==== DATA SECTION ====

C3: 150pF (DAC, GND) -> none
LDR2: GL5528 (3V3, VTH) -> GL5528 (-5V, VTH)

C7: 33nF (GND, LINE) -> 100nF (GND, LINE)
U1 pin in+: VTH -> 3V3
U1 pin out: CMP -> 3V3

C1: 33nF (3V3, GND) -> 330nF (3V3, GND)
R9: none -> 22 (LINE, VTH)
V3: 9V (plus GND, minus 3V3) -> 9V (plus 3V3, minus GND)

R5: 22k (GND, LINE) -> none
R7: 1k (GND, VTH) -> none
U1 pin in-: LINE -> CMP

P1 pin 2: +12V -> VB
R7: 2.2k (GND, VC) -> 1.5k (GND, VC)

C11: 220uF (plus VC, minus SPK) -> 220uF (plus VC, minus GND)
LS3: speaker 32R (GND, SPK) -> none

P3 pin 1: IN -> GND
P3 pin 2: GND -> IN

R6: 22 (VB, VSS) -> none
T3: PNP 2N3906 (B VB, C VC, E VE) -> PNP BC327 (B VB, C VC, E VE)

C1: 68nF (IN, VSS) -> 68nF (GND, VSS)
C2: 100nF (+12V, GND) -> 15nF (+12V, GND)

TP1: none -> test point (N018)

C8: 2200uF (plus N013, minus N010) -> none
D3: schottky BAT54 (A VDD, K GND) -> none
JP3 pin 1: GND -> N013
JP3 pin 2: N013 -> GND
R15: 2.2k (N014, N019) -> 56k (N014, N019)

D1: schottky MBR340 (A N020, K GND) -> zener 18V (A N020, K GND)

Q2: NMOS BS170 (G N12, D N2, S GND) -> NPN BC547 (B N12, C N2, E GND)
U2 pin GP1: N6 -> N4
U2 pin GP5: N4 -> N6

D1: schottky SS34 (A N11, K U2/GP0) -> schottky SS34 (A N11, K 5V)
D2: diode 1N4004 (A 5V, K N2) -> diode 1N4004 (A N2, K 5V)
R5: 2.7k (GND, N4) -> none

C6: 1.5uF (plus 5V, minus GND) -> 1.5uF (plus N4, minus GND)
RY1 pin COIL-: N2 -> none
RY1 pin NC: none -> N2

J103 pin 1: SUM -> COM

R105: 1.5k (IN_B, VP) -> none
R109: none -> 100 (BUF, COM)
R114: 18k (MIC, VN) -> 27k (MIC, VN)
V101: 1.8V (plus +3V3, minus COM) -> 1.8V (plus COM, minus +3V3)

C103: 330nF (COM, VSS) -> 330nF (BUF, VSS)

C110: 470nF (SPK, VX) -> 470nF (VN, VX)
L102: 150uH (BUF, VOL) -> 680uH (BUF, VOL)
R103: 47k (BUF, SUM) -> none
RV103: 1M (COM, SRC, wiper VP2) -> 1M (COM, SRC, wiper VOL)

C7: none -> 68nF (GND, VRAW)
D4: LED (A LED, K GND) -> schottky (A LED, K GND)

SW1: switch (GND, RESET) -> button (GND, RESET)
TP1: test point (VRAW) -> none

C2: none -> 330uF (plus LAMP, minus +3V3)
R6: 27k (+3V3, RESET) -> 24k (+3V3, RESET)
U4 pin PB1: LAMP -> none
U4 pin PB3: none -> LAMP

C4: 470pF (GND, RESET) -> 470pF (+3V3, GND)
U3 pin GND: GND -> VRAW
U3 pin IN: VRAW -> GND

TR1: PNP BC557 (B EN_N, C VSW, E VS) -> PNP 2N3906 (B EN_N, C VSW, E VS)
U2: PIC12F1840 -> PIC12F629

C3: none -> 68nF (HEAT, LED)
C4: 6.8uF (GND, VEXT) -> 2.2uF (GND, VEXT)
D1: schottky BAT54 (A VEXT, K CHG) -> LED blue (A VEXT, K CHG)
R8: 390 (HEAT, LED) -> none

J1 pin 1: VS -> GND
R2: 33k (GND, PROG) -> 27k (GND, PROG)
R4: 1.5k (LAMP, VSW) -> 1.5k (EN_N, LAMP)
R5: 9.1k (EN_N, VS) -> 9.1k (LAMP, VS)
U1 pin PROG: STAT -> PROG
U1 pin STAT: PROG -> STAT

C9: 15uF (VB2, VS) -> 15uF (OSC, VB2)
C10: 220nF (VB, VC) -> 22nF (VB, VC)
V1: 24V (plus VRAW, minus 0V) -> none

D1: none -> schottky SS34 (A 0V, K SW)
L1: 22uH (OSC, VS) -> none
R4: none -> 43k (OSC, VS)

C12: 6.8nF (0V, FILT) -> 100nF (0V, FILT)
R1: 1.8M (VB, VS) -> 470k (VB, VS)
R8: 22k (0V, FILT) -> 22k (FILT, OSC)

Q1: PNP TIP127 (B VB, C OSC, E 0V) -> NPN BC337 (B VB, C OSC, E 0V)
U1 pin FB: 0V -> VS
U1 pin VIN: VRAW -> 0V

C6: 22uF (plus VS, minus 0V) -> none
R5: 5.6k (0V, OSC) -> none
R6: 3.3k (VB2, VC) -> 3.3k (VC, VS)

====

__EXERCISE REQUIREMENTS__
Could you restate the records above word for word?

__WRITTEN ANSWER__
C3: 150pF (DAC, GND) -> none
LDR2: GL5528 (3V3, VTH) -> GL5528 (-5V, VTH)

C7: 33nF (GND, LINE) -> 100nF (GND, LINE)
U1 pin in+: VTH -> 3V3
U1 pin out: CMP -> 3V3

C1: 33nF (3V3, GND) -> 330nF (3V3, GND)
R9: none -> 22 (LINE, VTH)
V3: 9V (plus GND, minus 3V3) -> 9V (plus 3V3, minus GND)

R5: 22k (GND, LINE) -> none
R7: 1k (GND, VTH) -> none
U1 pin in-: LINE -> CMP

P1 pin 2: +12V -> VB
R7: 2.2k (GND, VC) -> 1.5k (GND, VC)

C11: 220uF (plus VC, minus SPK) -> 220uF (plus VC, minus GND)
LS3: speaker 32R (GND, SPK) -> none

P3 pin 1: IN -> GND
P3 pin 2: GND -> IN

R6: 22 (VB, VSS) -> none
T3: PNP 2N3906 (B VB, C VC, E VE) -> PNP BC327 (B VB, C VC, E VE)

C1: 68nF (IN, VSS) -> 68nF (GND, VSS)
C2: 100nF (+12V, GND) -> 15nF (+12V, GND)

TP1: none -> test point (N018)

C8: 2200uF (plus N013, minus N010) -> none
D3: schottky BAT54 (A VDD, K GND) -> none
JP3 pin 1: GND -> N013
JP3 pin 2: N013 -> GND
R15: 2.2k (N014, N019) -> 56k (N014, N019)

D1: schottky MBR340 (A N020, K GND) -> zener 18V (A N020, K GND)

Q2: NMOS BS170 (G N12, D N2, S GND) -> NPN BC547 (B N12, C N2, E GND)
U2 pin GP1: N6 -> N4
U2 pin GP5: N4 -> N6

D1: schottky SS34 (A N11, K U2/GP0) -> schottky SS34 (A N11, K 5V)
D2: diode 1N4004 (A 5V, K N2) -> diode 1N4004 (A N2, K 5V)
R5: 2.7k (GND, N4) -> none

C6: 1.5uF (plus 5V, minus GND) -> 1.5uF (plus N4, minus GND)
RY1 pin COIL-: N2 -> none
RY1 pin NC: none -> N2

J103 pin 1: SUM -> COM

R105: 1.5k (IN_B, VP) -> none
R109: none -> 100 (BUF, COM)
R114: 18k (MIC, VN) -> 27k (MIC, VN)
V101: 1.8V (plus +3V3, minus COM) -> 1.8V (plus COM, minus +3V3)

C103: 330nF (COM, VSS) -> 330nF (BUF, VSS)

C110: 470nF (SPK, VX) -> 470nF (VN, VX)
L102: 150uH (BUF, VOL) -> 680uH (BUF, VOL)
R103: 47k (BUF, SUM) -> none
RV103: 1M (COM, SRC, wiper VP2) -> 1M (COM, SRC, wiper VOL)

C7: none -> 68nF (GND, VRAW)
D4: LED (A LED, K GND) -> schottky (A LED, K GND)

SW1: switch (GND, RESET) -> button (GND, RESET)
TP1: test point (VRAW) -> none

C2: none -> 330uF (plus LAMP, minus +3V3)
R6: 27k (+3V3, RESET) -> 24k (+3V3, RESET)
U4 pin PB1: LAMP -> none
U4 pin PB3: none -> LAMP

C4: 470pF (GND, RESET) -> 470pF (+3V3, GND)
U3 pin GND: GND -> VRAW
U3 pin IN: VRAW -> GND

TR1: PNP BC557 (B EN_N, C VSW, E VS) -> PNP 2N3906 (B EN_N, C VSW, E VS)
U2: PIC12F1840 -> PIC12F629

C3: none -> 68nF (HEAT, LED)
C4: 6.8uF (GND, VEXT) -> 2.2uF (GND, VEXT)
D1: schottky BAT54 (A VEXT, K CHG) -> LED blue (A VEXT, K CHG)
R8: 390 (HEAT, LED) -> none

J1 pin 1: VS -> GND
R2: 33k (GND, PROG) -> 27k (GND, PROG)
R4: 1.5k (LAMP, VSW) -> 1.5k (EN_N, LAMP)
R5: 9.1k (EN_N, VS) -> 9.1k (LAMP, VS)
U1 pin PROG: STAT -> PROG
U1 pin STAT: PROG -> STAT

C9: 15uF (VB2, VS) -> 15uF (OSC, VB2)
C10: 220nF (VB, VC) -> 22nF (VB, VC)
V1: 24V (plus VRAW, minus 0V) -> none

D1: none -> schottky SS34 (A 0V, K SW)
L1: 22uH (OSC, VS) -> none
R4: none -> 43k (OSC, VS)

C12: 6.8nF (0V, FILT) -> 100nF (0V, FILT)
R1: 1.8M (VB, VS) -> 470k (VB, VS)
R8: 22k (0V, FILT) -> 22k (FILT, OSC)

Q1: PNP TIP127 (B VB, C OSC, E 0V) -> NPN BC337 (B VB, C OSC, E 0V)
U1 pin FB: 0V -> VS
U1 pin VIN: VRAW -> 0V

C6: 22uF (plus VS, minus 0V) -> none
R5: 5.6k (0V, OSC) -> none
R6: 3.3k (VB2, VC) -> 3.3k (VC, VS)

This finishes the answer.